§ **What this task involves**
Two lines in the data below mark the range: the one with "DIGITS3 pin DIO: GP19 -> GP28" and the one with "TOF3 pin SDA: RX -> D8". Return both, along with every line between them, exactly.

Given entries Block Start

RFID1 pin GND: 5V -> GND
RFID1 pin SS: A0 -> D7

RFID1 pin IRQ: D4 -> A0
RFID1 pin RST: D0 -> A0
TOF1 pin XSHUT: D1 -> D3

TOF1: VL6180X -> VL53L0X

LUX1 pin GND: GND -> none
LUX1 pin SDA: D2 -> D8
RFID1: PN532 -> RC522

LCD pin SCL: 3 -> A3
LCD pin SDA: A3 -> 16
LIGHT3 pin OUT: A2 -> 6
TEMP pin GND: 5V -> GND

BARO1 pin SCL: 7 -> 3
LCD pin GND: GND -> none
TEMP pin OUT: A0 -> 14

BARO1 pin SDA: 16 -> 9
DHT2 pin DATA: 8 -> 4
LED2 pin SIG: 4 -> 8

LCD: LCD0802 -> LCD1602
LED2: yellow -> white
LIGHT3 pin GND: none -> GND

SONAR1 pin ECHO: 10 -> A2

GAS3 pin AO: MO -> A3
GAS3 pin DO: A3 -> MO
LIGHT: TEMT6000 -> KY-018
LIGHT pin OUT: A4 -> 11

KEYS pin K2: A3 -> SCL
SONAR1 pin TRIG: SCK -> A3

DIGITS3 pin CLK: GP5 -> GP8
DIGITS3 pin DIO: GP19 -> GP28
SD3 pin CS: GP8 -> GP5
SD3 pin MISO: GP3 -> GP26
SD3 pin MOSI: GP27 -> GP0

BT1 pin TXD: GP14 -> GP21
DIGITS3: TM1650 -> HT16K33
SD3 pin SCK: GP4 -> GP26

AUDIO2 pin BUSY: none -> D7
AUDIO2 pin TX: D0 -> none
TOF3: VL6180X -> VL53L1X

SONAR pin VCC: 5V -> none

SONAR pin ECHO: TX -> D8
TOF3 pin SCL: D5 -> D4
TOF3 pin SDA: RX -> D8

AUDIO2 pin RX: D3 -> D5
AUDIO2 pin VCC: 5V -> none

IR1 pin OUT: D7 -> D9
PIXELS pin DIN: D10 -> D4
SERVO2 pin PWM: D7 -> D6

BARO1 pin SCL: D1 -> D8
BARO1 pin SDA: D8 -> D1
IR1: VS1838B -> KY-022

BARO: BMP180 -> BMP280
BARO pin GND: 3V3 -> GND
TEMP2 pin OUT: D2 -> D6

Given entries Block End

§ **Response to this task**
DIGITS3 pin DIO: GP19 -> GP28
SD3 pin CS: GP8 -> GP5
SD3 pin MISO: GP3 -> GP26
SD3 pin MOSI: GP27 -> GP0

BT1 pin TXD: GP14 -> GP21
DIGITS3: TM1650 -> HT16K33
SD3 pin SCK: GP4 -> GP26

AUDIO2 pin BUSY: none -> D7
AUDIO2 pin TX: D0 -> none
TOF3: VL6180X -> VL53L1X

SONAR pin VCC: 5V -> none

SONAR pin ECHO: TX -> D8
TOF3 pin SCL: D5 -> D4
TOF3 pin SDA: RX -> D8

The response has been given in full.